---- SUPPLIED RECORDS
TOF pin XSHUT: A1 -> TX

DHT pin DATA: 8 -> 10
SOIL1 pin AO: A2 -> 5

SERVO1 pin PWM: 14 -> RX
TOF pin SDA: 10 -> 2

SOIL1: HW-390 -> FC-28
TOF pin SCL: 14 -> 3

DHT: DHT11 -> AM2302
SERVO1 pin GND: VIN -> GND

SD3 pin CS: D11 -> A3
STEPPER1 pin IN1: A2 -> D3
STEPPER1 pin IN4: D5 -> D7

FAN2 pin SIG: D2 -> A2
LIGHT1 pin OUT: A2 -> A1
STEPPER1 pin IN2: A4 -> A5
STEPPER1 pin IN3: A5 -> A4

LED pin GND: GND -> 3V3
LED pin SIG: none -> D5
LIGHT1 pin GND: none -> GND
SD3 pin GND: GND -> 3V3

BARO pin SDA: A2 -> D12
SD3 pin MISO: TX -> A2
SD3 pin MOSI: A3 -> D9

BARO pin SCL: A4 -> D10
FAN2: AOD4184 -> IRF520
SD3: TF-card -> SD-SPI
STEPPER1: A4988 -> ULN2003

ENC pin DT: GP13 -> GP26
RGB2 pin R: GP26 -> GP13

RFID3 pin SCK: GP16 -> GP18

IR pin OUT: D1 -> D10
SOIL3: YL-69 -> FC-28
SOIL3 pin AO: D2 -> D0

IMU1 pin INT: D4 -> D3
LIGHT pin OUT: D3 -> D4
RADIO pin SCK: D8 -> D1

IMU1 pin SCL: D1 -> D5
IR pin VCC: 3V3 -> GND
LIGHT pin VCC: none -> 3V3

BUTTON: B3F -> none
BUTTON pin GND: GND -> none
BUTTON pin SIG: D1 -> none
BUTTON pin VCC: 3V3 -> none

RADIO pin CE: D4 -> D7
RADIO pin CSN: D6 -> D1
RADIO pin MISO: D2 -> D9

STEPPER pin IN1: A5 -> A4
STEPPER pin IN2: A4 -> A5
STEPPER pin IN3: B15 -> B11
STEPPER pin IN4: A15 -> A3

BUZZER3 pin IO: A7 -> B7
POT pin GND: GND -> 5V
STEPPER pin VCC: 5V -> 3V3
--------
> TASK DESCRIPTION
Here, the records must be output exactly and in full.

> EXERCISE RESPONSE
TOF pin XSHUT: A1 -> TX

DHT pin DATA: 8 -> 10
SOIL1 pin AO: A2 -> 5

SERVO1 pin PWM: 14 -> RX
TOF pin SDA: 10 -> 2

SOIL1: HW-390 -> FC-28
TOF pin SCL: 14 -> 3

DHT: DHT11 -> AM2302
SERVO1 pin GND: VIN -> GND

SD3 pin CS: D11 -> A3
STEPPER1 pin IN1: A2 -> D3
STEPPER1 pin IN4: D5 -> D7

FAN2 pin SIG: D2 -> A2
LIGHT1 pin OUT: A2 -> A1
STEPPER1 pin IN2: A4 -> A5
STEPPER1 pin IN3: A5 -> A4

LED pin GND: GND -> 3V3
LED pin SIG: none -> D5
LIGHT1 pin GND: none -> GND
SD3 pin GND: GND -> 3V3

BARO pin SDA: A2 -> D12
SD3 pin MISO: TX -> A2
SD3 pin MOSI: A3 -> D9

BARO pin SCL: A4 -> D10
FAN2: AOD4184 -> IRF520
SD3: TF-card -> SD-SPI
STEPPER1: A4988 -> ULN2003

ENC pin DT: GP13 -> GP26
RGB2 pin R: GP26 -> GP13

RFID3 pin SCK: GP16 -> GP18

IR pin OUT: D1 -> D10
SOIL3: YL-69 -> FC-28
SOIL3 pin AO: D2 -> D0

IMU1 pin INT: D4 -> D3
LIGHT pin OUT: D3 -> D4
RADIO pin SCK: D8 -> D1

IMU1 pin SCL: D1 -> D5
IR pin VCC: 3V3 -> GND
LIGHT pin VCC: none -> 3V3

BUTTON: B3F -> none
BUTTON pin GND: GND -> none
BUTTON pin SIG: D1 -> none
BUTTON pin VCC: 3V3 -> none

RADIO pin CE: D4 -> D7
RADIO pin CSN: D6 -> D1
RADIO pin MISO: D2 -> D9

STEPPER pin IN1: A5 -> A4
STEPPER pin IN2: A4 -> A5
STEPPER pin IN3: B15 -> B11
STEPPER pin IN4: A15 -> A3

BUZZER3 pin IO: A7 -> B7
POT pin GND: GND -> 5V
STEPPER pin VCC: 5V -> 3V3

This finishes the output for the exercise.